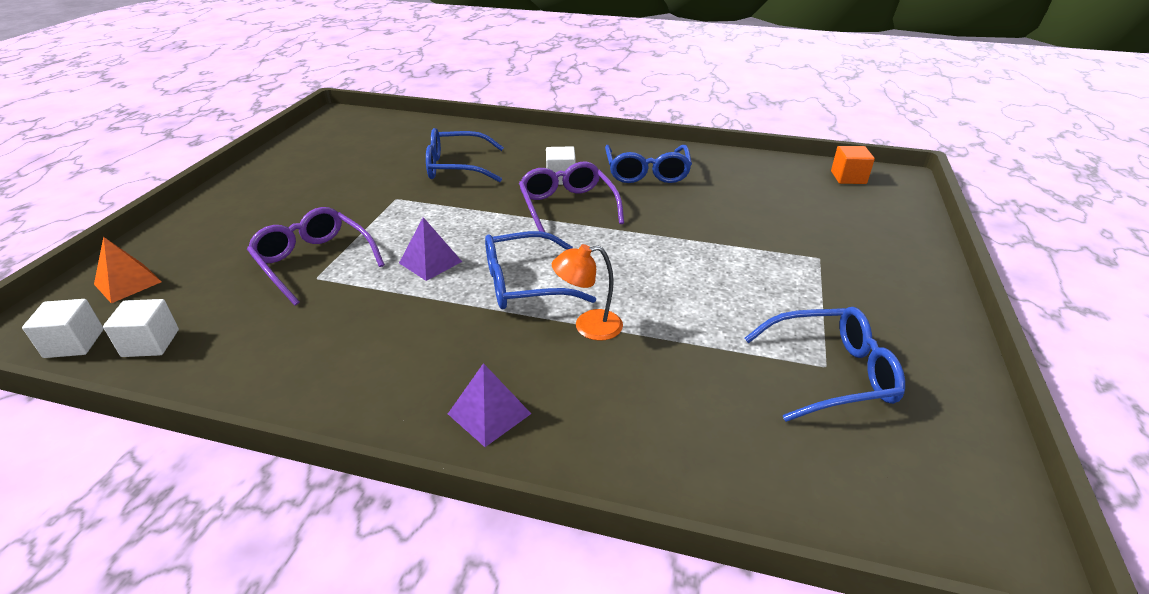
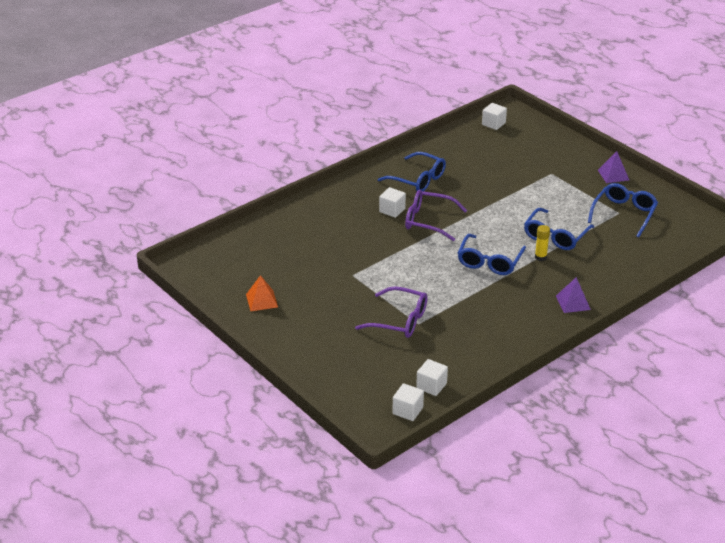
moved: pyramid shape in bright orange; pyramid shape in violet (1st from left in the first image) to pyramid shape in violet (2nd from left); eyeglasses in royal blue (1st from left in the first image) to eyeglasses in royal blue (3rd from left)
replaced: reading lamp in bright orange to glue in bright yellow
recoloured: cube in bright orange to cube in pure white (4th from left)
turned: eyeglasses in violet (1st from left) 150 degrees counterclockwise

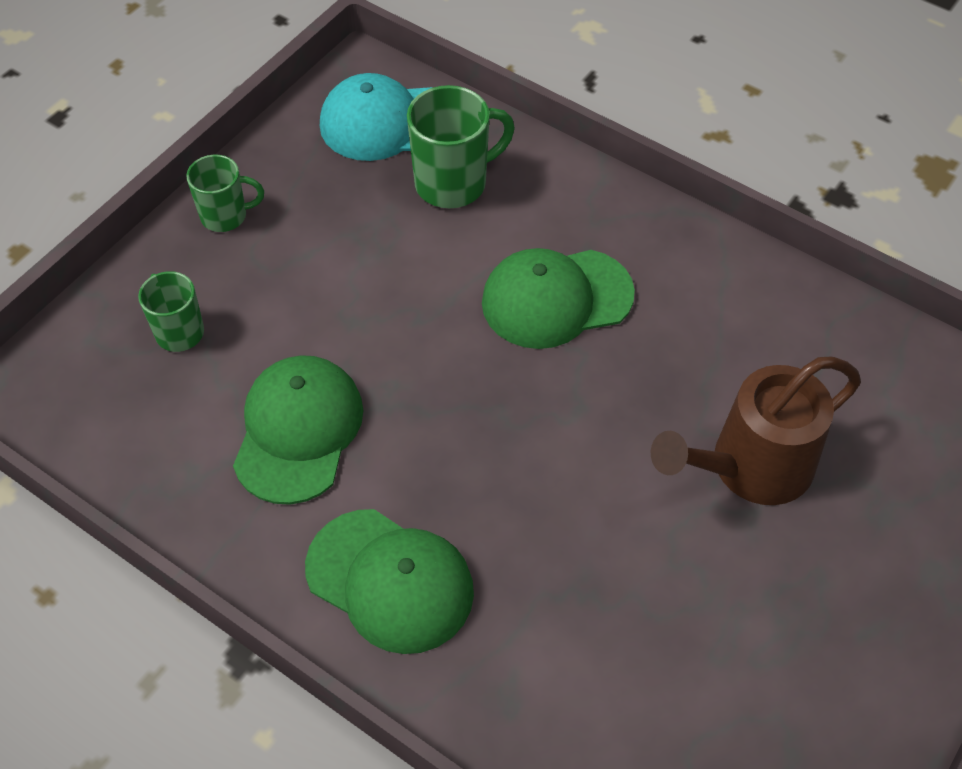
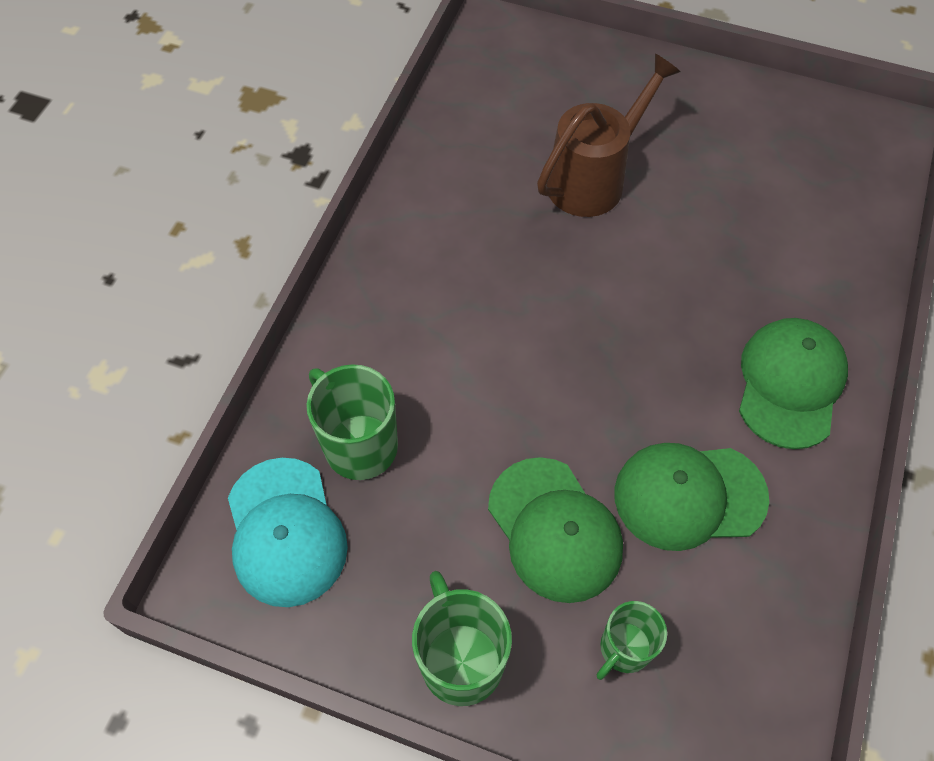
moved: baseball cap in emerald (3rd from left in the first image) to baseball cap in emerald (1st from left)
turned: watering can in dark brown 90 degrees counterclockwise
resized: tea mug in emerald (2nd from left) x1.58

━━━━━━━━━━━━━━━━━━━━

- Your task:
Going through the listing above, count the lines in which the word "bright" appears, and give only the number.

- Exercise result:
3